Work instructions
The answer must consist of every record below, transcribed exactly.
* * *
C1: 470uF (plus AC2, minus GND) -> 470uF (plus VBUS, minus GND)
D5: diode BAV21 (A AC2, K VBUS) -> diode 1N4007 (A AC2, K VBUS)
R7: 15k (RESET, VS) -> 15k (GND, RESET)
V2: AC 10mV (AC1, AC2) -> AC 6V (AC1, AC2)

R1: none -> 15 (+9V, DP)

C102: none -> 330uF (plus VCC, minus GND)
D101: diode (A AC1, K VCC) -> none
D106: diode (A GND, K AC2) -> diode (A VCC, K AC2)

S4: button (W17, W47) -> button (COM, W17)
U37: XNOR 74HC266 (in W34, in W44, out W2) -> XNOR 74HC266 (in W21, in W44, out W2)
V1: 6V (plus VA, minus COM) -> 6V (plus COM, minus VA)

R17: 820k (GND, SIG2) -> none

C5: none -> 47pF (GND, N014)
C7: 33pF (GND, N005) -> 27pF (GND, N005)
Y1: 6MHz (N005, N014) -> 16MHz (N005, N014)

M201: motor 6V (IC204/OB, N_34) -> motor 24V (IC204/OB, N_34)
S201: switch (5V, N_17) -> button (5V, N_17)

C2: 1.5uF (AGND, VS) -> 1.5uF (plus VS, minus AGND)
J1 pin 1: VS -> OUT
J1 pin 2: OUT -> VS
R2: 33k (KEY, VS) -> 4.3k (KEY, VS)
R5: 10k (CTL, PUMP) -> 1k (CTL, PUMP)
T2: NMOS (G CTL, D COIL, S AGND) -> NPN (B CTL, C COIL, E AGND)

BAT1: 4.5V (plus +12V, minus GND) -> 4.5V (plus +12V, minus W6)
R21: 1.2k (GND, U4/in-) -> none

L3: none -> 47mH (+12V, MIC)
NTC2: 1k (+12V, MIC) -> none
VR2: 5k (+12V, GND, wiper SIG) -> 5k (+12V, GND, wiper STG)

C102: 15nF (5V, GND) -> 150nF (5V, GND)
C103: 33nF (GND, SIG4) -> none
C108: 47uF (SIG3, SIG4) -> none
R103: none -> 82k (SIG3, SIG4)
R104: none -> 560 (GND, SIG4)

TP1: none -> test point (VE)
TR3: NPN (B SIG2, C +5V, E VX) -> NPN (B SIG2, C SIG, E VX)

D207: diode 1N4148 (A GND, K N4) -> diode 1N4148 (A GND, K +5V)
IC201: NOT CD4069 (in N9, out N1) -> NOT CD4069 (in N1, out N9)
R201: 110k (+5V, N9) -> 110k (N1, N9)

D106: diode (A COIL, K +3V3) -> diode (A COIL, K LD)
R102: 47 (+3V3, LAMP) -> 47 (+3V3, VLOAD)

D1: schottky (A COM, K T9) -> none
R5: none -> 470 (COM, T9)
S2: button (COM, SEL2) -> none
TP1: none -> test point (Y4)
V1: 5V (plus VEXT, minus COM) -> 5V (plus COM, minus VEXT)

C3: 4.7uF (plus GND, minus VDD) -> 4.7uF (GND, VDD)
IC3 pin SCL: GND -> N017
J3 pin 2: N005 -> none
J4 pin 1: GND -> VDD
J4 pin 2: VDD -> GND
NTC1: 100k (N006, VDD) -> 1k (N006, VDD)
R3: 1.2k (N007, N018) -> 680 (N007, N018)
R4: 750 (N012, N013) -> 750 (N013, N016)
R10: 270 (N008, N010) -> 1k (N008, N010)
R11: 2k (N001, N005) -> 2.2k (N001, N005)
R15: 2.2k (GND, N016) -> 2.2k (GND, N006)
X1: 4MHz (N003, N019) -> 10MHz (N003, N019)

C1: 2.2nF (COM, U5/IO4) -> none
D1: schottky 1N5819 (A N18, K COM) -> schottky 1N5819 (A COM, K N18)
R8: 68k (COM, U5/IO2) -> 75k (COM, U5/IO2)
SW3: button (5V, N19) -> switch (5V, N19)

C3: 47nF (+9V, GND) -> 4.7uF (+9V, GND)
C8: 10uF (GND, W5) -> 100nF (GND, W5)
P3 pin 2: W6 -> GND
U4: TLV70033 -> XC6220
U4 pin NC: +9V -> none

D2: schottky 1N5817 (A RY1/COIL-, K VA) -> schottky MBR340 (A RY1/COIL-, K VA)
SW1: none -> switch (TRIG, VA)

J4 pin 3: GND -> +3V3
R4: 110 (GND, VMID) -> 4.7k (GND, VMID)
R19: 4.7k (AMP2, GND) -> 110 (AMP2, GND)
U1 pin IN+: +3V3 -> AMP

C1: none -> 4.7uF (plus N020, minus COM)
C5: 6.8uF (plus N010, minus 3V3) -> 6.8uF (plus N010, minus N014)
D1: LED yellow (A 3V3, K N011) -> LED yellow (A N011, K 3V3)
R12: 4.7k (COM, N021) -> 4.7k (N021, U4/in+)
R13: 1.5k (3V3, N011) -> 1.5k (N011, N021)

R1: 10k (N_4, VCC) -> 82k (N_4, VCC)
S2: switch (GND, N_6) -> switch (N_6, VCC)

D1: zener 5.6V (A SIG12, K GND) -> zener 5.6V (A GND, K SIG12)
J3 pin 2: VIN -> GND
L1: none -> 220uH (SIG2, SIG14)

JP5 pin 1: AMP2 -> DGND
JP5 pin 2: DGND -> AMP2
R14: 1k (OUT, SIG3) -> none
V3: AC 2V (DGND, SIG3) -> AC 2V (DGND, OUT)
* * *
Output for this exercise
C1: 470uF (plus AC2, minus GND) -> 470uF (plus VBUS, minus GND)
D5: diode BAV21 (A AC2, K VBUS) -> diode 1N4007 (A AC2, K VBUS)
R7: 15k (RESET, VS) -> 15k (GND, RESET)
V2: AC 10mV (AC1, AC2) -> AC 6V (AC1, AC2)

R1: none -> 15 (+9V, DP)

C102: none -> 330uF (plus VCC, minus GND)
D101: diode (A AC1, K VCC) -> none
D106: diode (A GND, K AC2) -> diode (A VCC, K AC2)

S4: button (W17, W47) -> button (COM, W17)
U37: XNOR 74HC266 (in W34, in W44, out W2) -> XNOR 74HC266 (in W21, in W44, out W2)
V1: 6V (plus VA, minus COM) -> 6V (plus COM, minus VA)

R17: 820k (GND, SIG2) -> none

C5: none -> 47pF (GND, N014)
C7: 33pF (GND, N005) -> 27pF (GND, N005)
Y1: 6MHz (N005, N014) -> 16MHz (N005, N014)

M201: motor 6V (IC204/OB, N_34) -> motor 24V (IC204/OB, N_34)
S201: switch (5V, N_17) -> button (5V, N_17)

C2: 1.5uF (AGND, VS) -> 1.5uF (plus VS, minus AGND)
J1 pin 1: VS -> OUT
J1 pin 2: OUT -> VS
R2: 33k (KEY, VS) -> 4.3k (KEY, VS)
R5: 10k (CTL, PUMP) -> 1k (CTL, PUMP)
T2: NMOS (G CTL, D COIL, S AGND) -> NPN (B CTL, C COIL, E AGND)

BAT1: 4.5V (plus +12V, minus GND) -> 4.5V (plus +12V, minus W6)
R21: 1.2k (GND, U4/in-) -> none

L3: none -> 47mH (+12V, MIC)
NTC2: 1k (+12V, MIC) -> none
VR2: 5k (+12V, GND, wiper SIG) -> 5k (+12V, GND, wiper STG)

C102: 15nF (5V, GND) -> 150nF (5V, GND)
C103: 33nF (GND, SIG4) -> none
C108: 47uF (SIG3, SIG4) -> none
R103: none -> 82k (SIG3, SIG4)
R104: none -> 560 (GND, SIG4)

TP1: none -> test point (VE)
TR3: NPN (B SIG2, C +5V, E VX) -> NPN (B SIG2, C SIG, E VX)

D207: diode 1N4148 (A GND, K N4) -> diode 1N4148 (A GND, K +5V)
IC201: NOT CD4069 (in N9, out N1) -> NOT CD4069 (in N1, out N9)
R201: 110k (+5V, N9) -> 110k (N1, N9)

D106: diode (A COIL, K +3V3) -> diode (A COIL, K LD)
R102: 47 (+3V3, LAMP) -> 47 (+3V3, VLOAD)

D1: schottky (A COM, K T9) -> none
R5: none -> 470 (COM, T9)
S2: button (COM, SEL2) -> none
TP1: none -> test point (Y4)
V1: 5V (plus VEXT, minus COM) -> 5V (plus COM, minus VEXT)

C3: 4.7uF (plus GND, minus VDD) -> 4.7uF (GND, VDD)
IC3 pin SCL: GND -> N017
J3 pin 2: N005 -> none
J4 pin 1: GND -> VDD
J4 pin 2: VDD -> GND
NTC1: 100k (N006, VDD) -> 1k (N006, VDD)
R3: 1.2k (N007, N018) -> 680 (N007, N018)
R4: 750 (N012, N013) -> 750 (N013, N016)
R10: 270 (N008, N010) -> 1k (N008, N010)
R11: 2k (N001, N005) -> 2.2k (N001, N005)
R15: 2.2k (GND, N016) -> 2.2k (GND, N006)
X1: 4MHz (N003, N019) -> 10MHz (N003, N019)

C1: 2.2nF (COM, U5/IO4) -> none
D1: schottky 1N5819 (A N18, K COM) -> schottky 1N5819 (A COM, K N18)
R8: 68k (COM, U5/IO2) -> 75k (COM, U5/IO2)
SW3: button (5V, N19) -> switch (5V, N19)

C3: 47nF (+9V, GND) -> 4.7uF (+9V, GND)
C8: 10uF (GND, W5) -> 100nF (GND, W5)
P3 pin 2: W6 -> GND
U4: TLV70033 -> XC6220
U4 pin NC: +9V -> none

D2: schottky 1N5817 (A RY1/COIL-, K VA) -> schottky MBR340 (A RY1/COIL-, K VA)
SW1: none -> switch (TRIG, VA)

J4 pin 3: GND -> +3V3
R4: 110 (GND, VMID) -> 4.7k (GND, VMID)
R19: 4.7k (AMP2, GND) -> 110 (AMP2, GND)
U1 pin IN+: +3V3 -> AMP

C1: none -> 4.7uF (plus N020, minus COM)
C5: 6.8uF (plus N010, minus 3V3) -> 6.8uF (plus N010, minus N014)
D1: LED yellow (A 3V3, K N011) -> LED yellow (A N011, K 3V3)
R12: 4.7k (COM, N021) -> 4.7k (N021, U4/in+)
R13: 1.5k (3V3, N011) -> 1.5k (N011, N021)

R1: 10k (N_4, VCC) -> 82k (N_4, VCC)
S2: switch (GND, N_6) -> switch (N_6, VCC)

D1: zener 5.6V (A SIG12, K GND) -> zener 5.6V (A GND, K SIG12)
J3 pin 2: VIN -> GND
L1: none -> 220uH (SIG2, SIG14)

JP5 pin 1: AMP2 -> DGND
JP5 pin 2: DGND -> AMP2
R14: 1k (OUT, SIG3) -> none
V3: AC 2V (DGND, SIG3) -> AC 2V (DGND, OUT)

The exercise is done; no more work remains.